Source records:
Content starts

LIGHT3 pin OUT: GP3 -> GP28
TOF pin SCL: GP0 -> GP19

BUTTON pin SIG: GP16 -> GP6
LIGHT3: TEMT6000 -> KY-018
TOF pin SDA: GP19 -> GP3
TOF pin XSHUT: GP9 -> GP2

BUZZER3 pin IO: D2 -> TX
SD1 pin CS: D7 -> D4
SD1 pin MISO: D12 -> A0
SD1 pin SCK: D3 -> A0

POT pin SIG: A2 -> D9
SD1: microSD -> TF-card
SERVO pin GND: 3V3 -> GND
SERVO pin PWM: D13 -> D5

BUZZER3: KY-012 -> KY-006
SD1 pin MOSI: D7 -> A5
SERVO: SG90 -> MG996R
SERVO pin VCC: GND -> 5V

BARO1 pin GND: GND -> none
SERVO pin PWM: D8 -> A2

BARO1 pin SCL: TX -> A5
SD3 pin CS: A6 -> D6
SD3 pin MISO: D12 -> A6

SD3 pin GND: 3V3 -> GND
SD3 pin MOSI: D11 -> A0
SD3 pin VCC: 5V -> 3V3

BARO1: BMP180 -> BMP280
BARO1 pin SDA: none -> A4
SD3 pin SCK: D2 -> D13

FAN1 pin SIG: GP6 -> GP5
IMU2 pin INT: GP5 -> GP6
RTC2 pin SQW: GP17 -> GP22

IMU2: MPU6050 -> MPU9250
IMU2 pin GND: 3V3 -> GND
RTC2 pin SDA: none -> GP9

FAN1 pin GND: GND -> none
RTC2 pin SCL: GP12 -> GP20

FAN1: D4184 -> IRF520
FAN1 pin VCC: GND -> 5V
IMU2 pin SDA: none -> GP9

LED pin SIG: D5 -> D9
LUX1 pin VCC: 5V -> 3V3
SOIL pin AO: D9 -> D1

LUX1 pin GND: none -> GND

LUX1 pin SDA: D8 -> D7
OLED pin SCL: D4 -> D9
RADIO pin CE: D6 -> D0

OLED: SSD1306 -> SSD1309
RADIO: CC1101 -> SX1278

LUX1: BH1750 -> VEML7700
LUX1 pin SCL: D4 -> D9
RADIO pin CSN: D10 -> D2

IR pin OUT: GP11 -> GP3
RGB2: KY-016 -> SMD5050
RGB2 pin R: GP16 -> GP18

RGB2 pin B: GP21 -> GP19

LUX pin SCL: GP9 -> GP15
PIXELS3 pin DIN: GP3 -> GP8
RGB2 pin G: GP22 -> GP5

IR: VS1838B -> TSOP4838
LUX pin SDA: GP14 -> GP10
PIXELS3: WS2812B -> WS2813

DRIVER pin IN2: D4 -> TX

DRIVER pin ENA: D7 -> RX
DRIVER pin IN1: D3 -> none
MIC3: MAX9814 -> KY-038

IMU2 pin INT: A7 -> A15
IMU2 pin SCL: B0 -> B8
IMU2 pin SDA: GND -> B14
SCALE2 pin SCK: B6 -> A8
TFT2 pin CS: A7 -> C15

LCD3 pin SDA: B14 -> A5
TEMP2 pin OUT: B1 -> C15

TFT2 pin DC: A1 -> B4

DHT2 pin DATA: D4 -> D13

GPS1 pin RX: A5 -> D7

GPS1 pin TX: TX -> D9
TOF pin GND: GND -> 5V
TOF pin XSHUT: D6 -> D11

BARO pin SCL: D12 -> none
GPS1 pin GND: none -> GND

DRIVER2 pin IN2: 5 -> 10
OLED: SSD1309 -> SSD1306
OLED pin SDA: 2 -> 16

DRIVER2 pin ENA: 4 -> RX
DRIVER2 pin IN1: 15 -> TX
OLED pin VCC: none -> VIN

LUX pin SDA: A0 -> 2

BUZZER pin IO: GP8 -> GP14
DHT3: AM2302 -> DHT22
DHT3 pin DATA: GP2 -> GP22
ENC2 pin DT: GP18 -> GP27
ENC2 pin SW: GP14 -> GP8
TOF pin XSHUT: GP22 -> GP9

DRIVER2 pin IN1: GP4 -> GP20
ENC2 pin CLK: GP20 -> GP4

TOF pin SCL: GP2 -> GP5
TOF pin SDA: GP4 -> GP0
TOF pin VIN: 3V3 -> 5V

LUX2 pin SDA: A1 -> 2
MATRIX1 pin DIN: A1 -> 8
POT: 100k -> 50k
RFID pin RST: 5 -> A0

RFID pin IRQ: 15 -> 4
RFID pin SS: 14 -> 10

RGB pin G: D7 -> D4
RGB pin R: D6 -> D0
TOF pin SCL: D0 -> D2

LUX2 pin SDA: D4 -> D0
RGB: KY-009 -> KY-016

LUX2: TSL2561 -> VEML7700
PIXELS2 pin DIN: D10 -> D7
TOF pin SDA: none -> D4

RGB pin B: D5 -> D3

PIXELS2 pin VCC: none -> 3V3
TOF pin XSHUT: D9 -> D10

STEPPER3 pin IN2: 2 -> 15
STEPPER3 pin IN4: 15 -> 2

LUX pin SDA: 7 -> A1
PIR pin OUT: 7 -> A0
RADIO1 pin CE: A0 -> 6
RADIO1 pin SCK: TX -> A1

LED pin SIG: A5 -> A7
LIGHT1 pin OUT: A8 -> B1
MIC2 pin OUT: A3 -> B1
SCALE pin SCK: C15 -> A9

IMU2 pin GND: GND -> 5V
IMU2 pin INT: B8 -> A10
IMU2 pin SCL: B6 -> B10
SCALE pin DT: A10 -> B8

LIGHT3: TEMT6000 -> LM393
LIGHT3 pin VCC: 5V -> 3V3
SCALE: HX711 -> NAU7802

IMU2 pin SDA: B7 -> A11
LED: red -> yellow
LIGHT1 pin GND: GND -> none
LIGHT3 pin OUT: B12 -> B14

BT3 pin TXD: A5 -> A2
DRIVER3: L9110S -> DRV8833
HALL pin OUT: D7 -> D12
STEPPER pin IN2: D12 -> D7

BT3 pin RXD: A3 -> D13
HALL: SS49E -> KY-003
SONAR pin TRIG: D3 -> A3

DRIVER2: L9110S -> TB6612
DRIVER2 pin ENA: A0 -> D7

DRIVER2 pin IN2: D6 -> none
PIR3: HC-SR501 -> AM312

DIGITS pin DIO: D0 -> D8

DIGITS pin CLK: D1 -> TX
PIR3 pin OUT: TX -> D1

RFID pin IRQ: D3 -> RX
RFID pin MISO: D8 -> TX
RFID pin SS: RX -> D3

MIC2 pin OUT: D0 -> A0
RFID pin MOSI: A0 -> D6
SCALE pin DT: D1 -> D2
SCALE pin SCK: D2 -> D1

Content ends

Reproduce, exactly, all the lines shown above.

LIGHT3 pin OUT: GP3 -> GP28
TOF pin SCL: GP0 -> GP19

BUTTON pin SIG: GP16 -> GP6
LIGHT3: TEMT6000 -> KY-018
TOF pin SDA: GP19 -> GP3
TOF pin XSHUT: GP9 -> GP2

BUZZER3 pin IO: D2 -> TX
SD1 pin CS: D7 -> D4
SD1 pin MISO: D12 -> A0
SD1 pin SCK: D3 -> A0

POT pin SIG: A2 -> D9
SD1: microSD -> TF-card
SERVO pin GND: 3V3 -> GND
SERVO pin PWM: D13 -> D5

BUZZER3: KY-012 -> KY-006
SD1 pin MOSI: D7 -> A5
SERVO: SG90 -> MG996R
SERVO pin VCC: GND -> 5V

BARO1 pin GND: GND -> none
SERVO pin PWM: D8 -> A2

BARO1 pin SCL: TX -> A5
SD3 pin CS: A6 -> D6
SD3 pin MISO: D12 -> A6

SD3 pin GND: 3V3 -> GND
SD3 pin MOSI: D11 -> A0
SD3 pin VCC: 5V -> 3V3

BARO1: BMP180 -> BMP280
BARO1 pin SDA: none -> A4
SD3 pin SCK: D2 -> D13

FAN1 pin SIG: GP6 -> GP5
IMU2 pin INT: GP5 -> GP6
RTC2 pin SQW: GP17 -> GP22

IMU2: MPU6050 -> MPU9250
IMU2 pin GND: 3V3 -> GND
RTC2 pin SDA: none -> GP9

FAN1 pin GND: GND -> none
RTC2 pin SCL: GP12 -> GP20

FAN1: D4184 -> IRF520
FAN1 pin VCC: GND -> 5V
IMU2 pin SDA: none -> GP9

LED pin SIG: D5 -> D9
LUX1 pin VCC: 5V -> 3V3
SOIL pin AO: D9 -> D1

LUX1 pin GND: none -> GND

LUX1 pin SDA: D8 -> D7
OLED pin SCL: D4 -> D9
RADIO pin CE: D6 -> D0

OLED: SSD1306 -> SSD1309
RADIO: CC1101 -> SX1278

LUX1: BH1750 -> VEML7700
LUX1 pin SCL: D4 -> D9
RADIO pin CSN: D10 -> D2

IR pin OUT: GP11 -> GP3
RGB2: KY-016 -> SMD5050
RGB2 pin R: GP16 -> GP18

RGB2 pin B: GP21 -> GP19

LUX pin SCL: GP9 -> GP15
PIXELS3 pin DIN: GP3 -> GP8
RGB2 pin G: GP22 -> GP5

IR: VS1838B -> TSOP4838
LUX pin SDA: GP14 -> GP10
PIXELS3: WS2812B -> WS2813

DRIVER pin IN2: D4 -> TX

DRIVER pin ENA: D7 -> RX
DRIVER pin IN1: D3 -> none
MIC3: MAX9814 -> KY-038

IMU2 pin INT: A7 -> A15
IMU2 pin SCL: B0 -> B8
IMU2 pin SDA: GND -> B14
SCALE2 pin SCK: B6 -> A8
TFT2 pin CS: A7 -> C15

LCD3 pin SDA: B14 -> A5
TEMP2 pin OUT: B1 -> C15

TFT2 pin DC: A1 -> B4

DHT2 pin DATA: D4 -> D13

GPS1 pin RX: A5 -> D7

GPS1 pin TX: TX -> D9
TOF pin GND: GND -> 5V
TOF pin XSHUT: D6 -> D11

BARO pin SCL: D12 -> none
GPS1 pin GND: none -> GND

DRIVER2 pin IN2: 5 -> 10
OLED: SSD1309 -> SSD1306
OLED pin SDA: 2 -> 16

DRIVER2 pin ENA: 4 -> RX
DRIVER2 pin IN1: 15 -> TX
OLED pin VCC: none -> VIN

LUX pin SDA: A0 -> 2

BUZZER pin IO: GP8 -> GP14
DHT3: AM2302 -> DHT22
DHT3 pin DATA: GP2 -> GP22
ENC2 pin DT: GP18 -> GP27
ENC2 pin SW: GP14 -> GP8
TOF pin XSHUT: GP22 -> GP9

DRIVER2 pin IN1: GP4 -> GP20
ENC2 pin CLK: GP20 -> GP4

TOF pin SCL: GP2 -> GP5
TOF pin SDA: GP4 -> GP0
TOF pin VIN: 3V3 -> 5V

LUX2 pin SDA: A1 -> 2
MATRIX1 pin DIN: A1 -> 8
POT: 100k -> 50k
RFID pin RST: 5 -> A0

RFID pin IRQ: 15 -> 4
RFID pin SS: 14 -> 10

RGB pin G: D7 -> D4
RGB pin R: D6 -> D0
TOF pin SCL: D0 -> D2

LUX2 pin SDA: D4 -> D0
RGB: KY-009 -> KY-016

LUX2: TSL2561 -> VEML7700
PIXELS2 pin DIN: D10 -> D7
TOF pin SDA: none -> D4

RGB pin B: D5 -> D3

PIXELS2 pin VCC: none -> 3V3
TOF pin XSHUT: D9 -> D10

STEPPER3 pin IN2: 2 -> 15
STEPPER3 pin IN4: 15 -> 2

LUX pin SDA: 7 -> A1
PIR pin OUT: 7 -> A0
RADIO1 pin CE: A0 -> 6
RADIO1 pin SCK: TX -> A1

LED pin SIG: A5 -> A7
LIGHT1 pin OUT: A8 -> B1
MIC2 pin OUT: A3 -> B1
SCALE pin SCK: C15 -> A9

IMU2 pin GND: GND -> 5V
IMU2 pin INT: B8 -> A10
IMU2 pin SCL: B6 -> B10
SCALE pin DT: A10 -> B8

LIGHT3: TEMT6000 -> LM393
LIGHT3 pin VCC: 5V -> 3V3
SCALE: HX711 -> NAU7802

IMU2 pin SDA: B7 -> A11
LED: red -> yellow
LIGHT1 pin GND: GND -> none
LIGHT3 pin OUT: B12 -> B14

BT3 pin TXD: A5 -> A2
DRIVER3: L9110S -> DRV8833
HALL pin OUT: D7 -> D12
STEPPER pin IN2: D12 -> D7

BT3 pin RXD: A3 -> D13
HALL: SS49E -> KY-003
SONAR pin TRIG: D3 -> A3

DRIVER2: L9110S -> TB6612
DRIVER2 pin ENA: A0 -> D7

DRIVER2 pin IN2: D6 -> none
PIR3: HC-SR501 -> AM312

DIGITS pin DIO: D0 -> D8

DIGITS pin CLK: D1 -> TX
PIR3 pin OUT: TX -> D1

RFID pin IRQ: D3 -> RX
RFID pin MISO: D8 -> TX
RFID pin SS: RX -> D3

MIC2 pin OUT: D0 -> A0
RFID pin MOSI: A0 -> D6
SCALE pin DT: D1 -> D2
SCALE pin SCK: D2 -> D1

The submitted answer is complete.